#### ACTION ITEM:
Please copy every line of the data in which the string "VBAT" appears.
• • • •
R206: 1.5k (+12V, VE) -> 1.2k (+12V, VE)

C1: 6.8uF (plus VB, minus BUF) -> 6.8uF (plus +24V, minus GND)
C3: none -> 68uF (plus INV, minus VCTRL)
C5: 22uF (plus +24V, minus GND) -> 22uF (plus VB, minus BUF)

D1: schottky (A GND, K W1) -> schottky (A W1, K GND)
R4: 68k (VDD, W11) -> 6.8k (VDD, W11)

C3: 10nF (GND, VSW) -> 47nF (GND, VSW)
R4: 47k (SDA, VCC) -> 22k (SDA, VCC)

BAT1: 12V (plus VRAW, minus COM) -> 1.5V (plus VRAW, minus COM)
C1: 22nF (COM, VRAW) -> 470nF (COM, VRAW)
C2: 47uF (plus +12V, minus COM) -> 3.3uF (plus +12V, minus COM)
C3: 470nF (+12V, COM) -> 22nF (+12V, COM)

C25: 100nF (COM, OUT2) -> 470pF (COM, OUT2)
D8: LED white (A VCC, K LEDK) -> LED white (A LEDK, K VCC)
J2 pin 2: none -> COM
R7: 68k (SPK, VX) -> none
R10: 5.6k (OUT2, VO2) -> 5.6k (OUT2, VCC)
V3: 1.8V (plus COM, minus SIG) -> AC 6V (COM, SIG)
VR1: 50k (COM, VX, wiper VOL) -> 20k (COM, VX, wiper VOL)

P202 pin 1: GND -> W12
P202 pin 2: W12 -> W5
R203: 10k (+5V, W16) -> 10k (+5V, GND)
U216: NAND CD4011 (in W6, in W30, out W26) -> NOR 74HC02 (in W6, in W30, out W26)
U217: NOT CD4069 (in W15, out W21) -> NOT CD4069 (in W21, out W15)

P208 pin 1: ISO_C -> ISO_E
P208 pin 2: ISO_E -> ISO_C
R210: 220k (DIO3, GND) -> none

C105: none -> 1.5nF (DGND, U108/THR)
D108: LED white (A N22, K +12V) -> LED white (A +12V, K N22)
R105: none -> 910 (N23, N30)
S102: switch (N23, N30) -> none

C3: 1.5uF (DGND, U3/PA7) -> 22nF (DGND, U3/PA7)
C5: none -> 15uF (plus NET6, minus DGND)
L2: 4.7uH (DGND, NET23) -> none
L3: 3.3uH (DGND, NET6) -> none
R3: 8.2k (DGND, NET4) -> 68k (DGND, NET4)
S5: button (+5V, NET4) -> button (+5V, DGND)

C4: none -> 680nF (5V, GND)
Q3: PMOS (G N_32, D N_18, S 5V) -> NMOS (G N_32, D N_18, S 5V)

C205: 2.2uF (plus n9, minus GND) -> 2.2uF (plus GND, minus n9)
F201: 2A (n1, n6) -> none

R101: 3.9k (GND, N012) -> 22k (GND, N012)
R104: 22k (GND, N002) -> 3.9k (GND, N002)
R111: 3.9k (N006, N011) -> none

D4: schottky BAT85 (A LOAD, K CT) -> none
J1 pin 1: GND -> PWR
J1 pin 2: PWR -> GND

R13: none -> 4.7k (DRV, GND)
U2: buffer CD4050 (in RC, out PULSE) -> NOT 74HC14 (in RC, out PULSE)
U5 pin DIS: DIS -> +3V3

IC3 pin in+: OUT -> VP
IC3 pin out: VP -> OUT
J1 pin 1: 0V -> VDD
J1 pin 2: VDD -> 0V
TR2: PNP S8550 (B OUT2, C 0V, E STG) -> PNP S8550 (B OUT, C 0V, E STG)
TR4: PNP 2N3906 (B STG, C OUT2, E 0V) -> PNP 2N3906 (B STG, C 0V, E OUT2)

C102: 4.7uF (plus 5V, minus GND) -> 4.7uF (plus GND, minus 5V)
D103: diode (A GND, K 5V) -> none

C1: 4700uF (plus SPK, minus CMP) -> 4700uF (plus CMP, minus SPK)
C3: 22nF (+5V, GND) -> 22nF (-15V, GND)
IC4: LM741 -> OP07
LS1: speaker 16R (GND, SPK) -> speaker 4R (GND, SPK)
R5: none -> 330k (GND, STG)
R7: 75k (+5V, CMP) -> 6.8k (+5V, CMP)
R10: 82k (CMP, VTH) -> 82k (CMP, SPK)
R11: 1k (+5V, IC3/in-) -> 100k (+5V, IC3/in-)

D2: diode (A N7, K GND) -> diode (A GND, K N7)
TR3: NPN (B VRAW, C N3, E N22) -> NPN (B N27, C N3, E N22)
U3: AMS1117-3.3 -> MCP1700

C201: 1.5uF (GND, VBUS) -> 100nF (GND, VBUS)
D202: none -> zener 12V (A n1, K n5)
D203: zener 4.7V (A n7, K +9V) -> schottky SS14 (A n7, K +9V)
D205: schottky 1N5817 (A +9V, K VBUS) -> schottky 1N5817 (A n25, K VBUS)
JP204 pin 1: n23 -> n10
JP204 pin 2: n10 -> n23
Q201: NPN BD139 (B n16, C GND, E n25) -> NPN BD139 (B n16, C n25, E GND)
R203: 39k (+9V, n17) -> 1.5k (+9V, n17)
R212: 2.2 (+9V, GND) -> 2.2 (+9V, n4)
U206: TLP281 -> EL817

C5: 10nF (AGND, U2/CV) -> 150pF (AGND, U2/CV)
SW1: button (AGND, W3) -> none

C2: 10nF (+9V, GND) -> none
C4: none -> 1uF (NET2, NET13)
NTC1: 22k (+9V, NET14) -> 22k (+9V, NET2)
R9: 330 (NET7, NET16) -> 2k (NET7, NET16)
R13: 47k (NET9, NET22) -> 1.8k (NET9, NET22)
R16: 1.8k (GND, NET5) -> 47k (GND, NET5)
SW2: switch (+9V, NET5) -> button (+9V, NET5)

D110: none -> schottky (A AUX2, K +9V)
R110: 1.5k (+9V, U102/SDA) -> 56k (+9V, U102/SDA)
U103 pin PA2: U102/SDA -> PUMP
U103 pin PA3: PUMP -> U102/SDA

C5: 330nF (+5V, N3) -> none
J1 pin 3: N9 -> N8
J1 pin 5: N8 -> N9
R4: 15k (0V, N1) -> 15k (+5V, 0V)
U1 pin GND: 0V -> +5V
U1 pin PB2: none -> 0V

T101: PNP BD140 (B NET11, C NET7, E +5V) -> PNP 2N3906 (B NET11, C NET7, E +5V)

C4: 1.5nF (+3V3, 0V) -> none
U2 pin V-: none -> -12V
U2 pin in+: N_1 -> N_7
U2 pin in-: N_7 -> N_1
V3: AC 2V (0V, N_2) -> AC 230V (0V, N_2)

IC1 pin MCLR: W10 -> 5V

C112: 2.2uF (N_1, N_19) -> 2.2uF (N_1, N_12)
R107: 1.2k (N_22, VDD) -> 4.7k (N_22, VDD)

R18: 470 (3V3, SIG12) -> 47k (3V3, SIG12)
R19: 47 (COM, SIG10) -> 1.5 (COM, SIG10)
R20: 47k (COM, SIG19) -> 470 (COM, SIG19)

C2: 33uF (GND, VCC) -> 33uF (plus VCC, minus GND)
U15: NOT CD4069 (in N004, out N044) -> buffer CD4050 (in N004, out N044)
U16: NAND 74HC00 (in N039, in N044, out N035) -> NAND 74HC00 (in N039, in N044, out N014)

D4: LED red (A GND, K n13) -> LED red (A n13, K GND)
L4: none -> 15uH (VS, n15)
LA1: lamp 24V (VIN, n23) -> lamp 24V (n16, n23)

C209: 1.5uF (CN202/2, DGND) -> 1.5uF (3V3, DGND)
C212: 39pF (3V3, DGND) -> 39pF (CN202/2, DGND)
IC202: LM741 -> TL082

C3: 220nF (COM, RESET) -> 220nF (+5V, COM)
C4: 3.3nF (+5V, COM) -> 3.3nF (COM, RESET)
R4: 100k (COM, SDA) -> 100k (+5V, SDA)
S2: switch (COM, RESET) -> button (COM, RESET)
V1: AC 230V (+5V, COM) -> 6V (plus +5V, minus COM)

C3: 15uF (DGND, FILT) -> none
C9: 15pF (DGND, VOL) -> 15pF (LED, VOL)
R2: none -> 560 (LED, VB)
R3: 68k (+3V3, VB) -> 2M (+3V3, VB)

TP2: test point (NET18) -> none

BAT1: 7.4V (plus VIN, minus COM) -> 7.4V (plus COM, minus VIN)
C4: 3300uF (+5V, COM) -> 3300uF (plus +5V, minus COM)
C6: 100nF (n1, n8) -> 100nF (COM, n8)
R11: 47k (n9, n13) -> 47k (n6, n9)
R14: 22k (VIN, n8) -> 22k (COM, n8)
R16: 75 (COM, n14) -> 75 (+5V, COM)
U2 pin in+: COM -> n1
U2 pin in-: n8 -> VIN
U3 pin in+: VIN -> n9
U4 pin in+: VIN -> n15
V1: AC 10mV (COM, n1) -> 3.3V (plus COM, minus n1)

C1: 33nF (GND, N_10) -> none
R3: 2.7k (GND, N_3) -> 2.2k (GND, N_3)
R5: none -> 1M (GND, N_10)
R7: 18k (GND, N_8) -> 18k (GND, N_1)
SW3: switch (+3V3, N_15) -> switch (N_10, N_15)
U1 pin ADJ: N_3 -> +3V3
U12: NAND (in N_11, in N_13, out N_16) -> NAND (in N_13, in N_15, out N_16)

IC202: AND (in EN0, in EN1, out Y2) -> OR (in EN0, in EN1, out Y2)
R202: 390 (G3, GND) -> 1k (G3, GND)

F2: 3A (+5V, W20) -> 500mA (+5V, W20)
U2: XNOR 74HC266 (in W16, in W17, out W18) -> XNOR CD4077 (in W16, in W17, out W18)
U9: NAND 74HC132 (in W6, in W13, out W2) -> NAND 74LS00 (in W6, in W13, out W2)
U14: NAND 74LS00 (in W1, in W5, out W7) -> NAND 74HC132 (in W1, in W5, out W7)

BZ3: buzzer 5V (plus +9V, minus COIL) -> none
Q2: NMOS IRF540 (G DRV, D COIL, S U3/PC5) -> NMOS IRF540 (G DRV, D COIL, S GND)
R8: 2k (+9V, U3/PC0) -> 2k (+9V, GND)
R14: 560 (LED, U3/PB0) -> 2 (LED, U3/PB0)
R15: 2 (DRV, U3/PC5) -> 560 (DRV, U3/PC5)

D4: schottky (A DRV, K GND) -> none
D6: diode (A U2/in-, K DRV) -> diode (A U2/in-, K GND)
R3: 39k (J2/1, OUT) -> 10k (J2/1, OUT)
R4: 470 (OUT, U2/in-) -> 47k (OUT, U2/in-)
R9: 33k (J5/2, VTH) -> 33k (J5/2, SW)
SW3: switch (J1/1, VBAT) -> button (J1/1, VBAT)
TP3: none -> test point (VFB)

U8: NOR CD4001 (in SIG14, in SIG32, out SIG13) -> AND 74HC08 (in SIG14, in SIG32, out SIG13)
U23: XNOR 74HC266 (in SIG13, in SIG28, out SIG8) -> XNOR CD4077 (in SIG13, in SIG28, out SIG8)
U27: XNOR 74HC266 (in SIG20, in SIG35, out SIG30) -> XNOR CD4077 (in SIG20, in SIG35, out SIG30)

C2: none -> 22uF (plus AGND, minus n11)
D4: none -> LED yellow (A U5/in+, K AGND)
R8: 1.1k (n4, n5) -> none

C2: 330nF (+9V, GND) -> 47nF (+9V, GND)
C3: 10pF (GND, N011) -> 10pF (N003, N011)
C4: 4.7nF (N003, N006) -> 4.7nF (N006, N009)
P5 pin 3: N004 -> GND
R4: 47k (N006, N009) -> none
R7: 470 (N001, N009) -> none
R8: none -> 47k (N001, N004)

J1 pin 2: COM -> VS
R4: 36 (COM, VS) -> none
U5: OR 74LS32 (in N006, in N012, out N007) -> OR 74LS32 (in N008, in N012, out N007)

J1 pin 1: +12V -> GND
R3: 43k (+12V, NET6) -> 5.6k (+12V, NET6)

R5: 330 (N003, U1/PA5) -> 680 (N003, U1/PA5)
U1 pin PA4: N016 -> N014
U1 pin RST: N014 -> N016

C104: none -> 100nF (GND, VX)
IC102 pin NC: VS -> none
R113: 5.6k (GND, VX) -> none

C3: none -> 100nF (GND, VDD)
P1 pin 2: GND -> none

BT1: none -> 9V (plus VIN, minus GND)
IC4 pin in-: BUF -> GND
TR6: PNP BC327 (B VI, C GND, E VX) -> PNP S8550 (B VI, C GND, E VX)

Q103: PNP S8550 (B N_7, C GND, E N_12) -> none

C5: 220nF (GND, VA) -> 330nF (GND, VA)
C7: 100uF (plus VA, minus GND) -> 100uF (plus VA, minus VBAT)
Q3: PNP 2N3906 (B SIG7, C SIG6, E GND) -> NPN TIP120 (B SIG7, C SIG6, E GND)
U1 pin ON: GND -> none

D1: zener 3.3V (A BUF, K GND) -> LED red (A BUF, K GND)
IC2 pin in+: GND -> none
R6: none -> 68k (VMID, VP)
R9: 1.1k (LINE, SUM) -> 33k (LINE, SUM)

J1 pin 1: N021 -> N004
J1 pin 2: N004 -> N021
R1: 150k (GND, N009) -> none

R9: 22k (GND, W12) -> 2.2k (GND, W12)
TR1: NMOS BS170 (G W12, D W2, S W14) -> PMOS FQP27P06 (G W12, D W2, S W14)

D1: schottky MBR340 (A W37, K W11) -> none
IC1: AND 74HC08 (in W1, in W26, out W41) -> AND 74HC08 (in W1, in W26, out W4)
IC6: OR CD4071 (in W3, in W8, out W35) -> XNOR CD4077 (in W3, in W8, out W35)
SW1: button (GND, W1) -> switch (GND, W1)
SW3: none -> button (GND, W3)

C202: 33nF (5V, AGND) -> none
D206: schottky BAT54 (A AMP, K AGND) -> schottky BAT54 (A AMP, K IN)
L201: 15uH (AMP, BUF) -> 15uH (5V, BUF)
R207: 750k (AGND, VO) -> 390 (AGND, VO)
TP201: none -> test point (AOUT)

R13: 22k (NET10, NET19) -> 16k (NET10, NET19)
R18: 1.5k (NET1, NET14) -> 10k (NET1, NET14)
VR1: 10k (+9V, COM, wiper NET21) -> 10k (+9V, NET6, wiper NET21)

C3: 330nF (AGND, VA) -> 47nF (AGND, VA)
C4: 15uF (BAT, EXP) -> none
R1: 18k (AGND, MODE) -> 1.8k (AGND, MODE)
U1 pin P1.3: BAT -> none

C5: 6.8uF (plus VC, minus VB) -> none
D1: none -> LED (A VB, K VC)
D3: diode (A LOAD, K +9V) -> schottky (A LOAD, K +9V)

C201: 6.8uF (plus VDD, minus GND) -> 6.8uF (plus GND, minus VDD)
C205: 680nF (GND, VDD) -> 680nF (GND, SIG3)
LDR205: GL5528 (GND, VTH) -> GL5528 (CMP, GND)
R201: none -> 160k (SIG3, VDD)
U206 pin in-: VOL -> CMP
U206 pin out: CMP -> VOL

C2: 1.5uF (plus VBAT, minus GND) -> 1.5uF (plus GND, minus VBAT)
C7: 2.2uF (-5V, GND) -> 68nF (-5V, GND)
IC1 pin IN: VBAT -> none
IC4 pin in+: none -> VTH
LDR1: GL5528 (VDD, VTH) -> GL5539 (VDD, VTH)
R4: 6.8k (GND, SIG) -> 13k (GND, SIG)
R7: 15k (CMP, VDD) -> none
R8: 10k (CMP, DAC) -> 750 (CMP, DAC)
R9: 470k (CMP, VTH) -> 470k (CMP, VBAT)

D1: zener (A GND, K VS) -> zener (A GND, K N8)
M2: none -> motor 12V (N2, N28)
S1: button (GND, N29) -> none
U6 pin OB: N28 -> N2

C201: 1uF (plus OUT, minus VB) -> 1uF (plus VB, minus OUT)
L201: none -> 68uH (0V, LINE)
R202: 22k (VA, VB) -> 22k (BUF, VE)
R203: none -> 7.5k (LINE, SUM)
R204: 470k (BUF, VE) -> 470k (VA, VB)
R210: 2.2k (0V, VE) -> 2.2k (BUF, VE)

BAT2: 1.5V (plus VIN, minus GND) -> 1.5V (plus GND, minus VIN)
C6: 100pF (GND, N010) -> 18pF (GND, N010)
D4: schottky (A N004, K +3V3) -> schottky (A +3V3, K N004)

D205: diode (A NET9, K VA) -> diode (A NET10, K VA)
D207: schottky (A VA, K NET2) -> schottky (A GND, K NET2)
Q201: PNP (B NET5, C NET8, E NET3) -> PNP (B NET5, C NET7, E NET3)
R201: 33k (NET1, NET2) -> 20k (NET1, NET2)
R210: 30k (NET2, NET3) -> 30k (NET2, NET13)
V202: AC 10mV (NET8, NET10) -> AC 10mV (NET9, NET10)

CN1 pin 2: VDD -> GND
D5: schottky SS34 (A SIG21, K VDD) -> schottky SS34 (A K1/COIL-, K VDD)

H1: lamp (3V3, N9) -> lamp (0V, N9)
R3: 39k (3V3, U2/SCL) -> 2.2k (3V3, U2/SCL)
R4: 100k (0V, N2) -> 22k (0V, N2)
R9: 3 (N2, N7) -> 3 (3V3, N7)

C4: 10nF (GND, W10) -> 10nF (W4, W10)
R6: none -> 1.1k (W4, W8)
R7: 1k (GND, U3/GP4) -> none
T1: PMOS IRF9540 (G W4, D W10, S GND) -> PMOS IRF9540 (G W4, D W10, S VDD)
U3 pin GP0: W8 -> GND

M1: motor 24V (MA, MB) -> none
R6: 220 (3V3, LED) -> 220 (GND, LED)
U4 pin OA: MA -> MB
• • • •
#### FINISHED TASK:
SW3: switch (J1/1, VBAT) -> button (J1/1, VBAT)
C7: 100uF (plus VA, minus GND) -> 100uF (plus VA, minus VBAT)
C2: 1.5uF (plus VBAT, minus GND) -> 1.5uF (plus GND, minus VBAT)
IC1 pin IN: VBAT -> none
R9: 470k (CMP, VTH) -> 470k (CMP, VBAT)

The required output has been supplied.